**Work order**
Every line in the data below has to be repeated exactly; no picture belongs in the result.

**Material provided**
------------------------
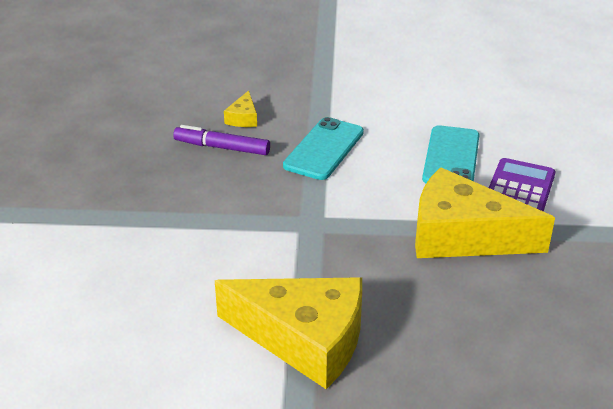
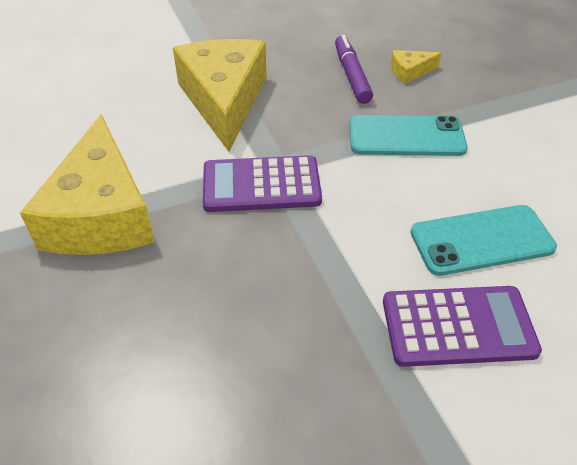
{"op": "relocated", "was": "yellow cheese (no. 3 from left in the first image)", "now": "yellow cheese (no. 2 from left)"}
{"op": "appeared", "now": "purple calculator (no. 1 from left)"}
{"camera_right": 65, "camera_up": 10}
------------------------
**Response area**
{"op": "relocated", "was": "yellow cheese (no. 3 from left in the first image)", "now": "yellow cheese (no. 2 from left)"}
{"op": "appeared", "now": "purple calculator (no. 1 from left)"}
{"camera_right": 65, "camera_up": 10}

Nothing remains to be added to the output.